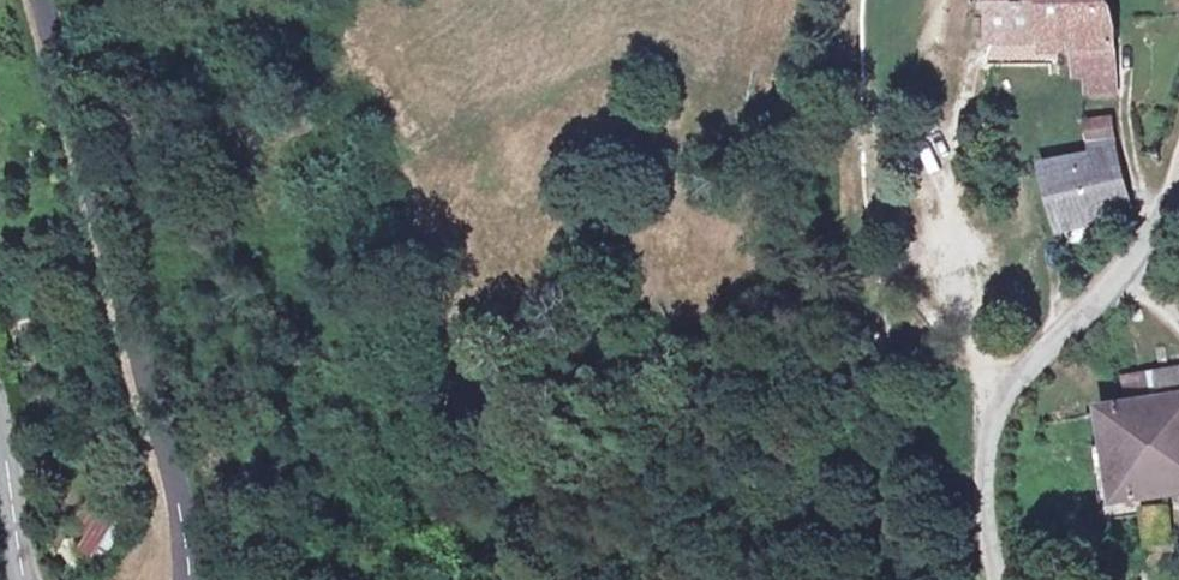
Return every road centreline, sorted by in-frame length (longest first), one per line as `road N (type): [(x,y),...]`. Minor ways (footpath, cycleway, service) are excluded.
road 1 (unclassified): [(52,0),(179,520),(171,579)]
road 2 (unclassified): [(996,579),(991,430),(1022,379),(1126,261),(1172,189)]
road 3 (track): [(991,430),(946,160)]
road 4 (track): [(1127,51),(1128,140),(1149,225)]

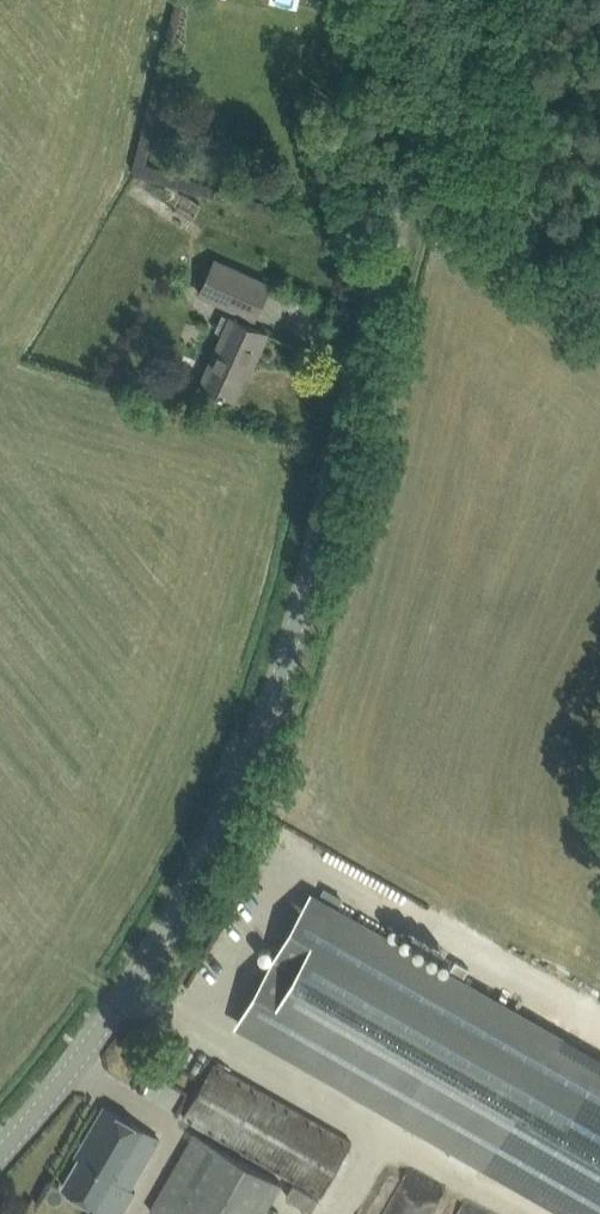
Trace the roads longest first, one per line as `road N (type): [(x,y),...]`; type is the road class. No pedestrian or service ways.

EXERCISE AIM - Return the complete material exactly as it appears, without images.

EXPECTED ANSWER -
Return every road centreline, sorted by in-frame length (longest first), one per line as `road N (type): [(x,y),...]`. Minor ways (footpath, cycleway, service) are excluded.
road 1 (unclassified): [(52,0),(179,520),(171,579)]
road 2 (unclassified): [(996,579),(991,430),(1022,379),(1126,261),(1172,189)]
road 3 (track): [(991,430),(946,160)]
road 4 (track): [(1127,51),(1128,140),(1149,225)]

Trace the roads longest first, one per line as `road N (type): [(x,y),...]`; type is the road class. No pedestrian or service ways.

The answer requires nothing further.